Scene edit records
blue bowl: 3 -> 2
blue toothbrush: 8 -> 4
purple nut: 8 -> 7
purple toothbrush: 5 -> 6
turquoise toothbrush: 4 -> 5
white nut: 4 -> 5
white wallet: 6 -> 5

▶ **WHAT IS EXPECTED**: Show the lines of the records that include the string "toothbrush".

▶ **RESPONSE TO THE TASK**:
blue toothbrush: 8 -> 4
purple toothbrush: 5 -> 6
turquoise toothbrush: 4 -> 5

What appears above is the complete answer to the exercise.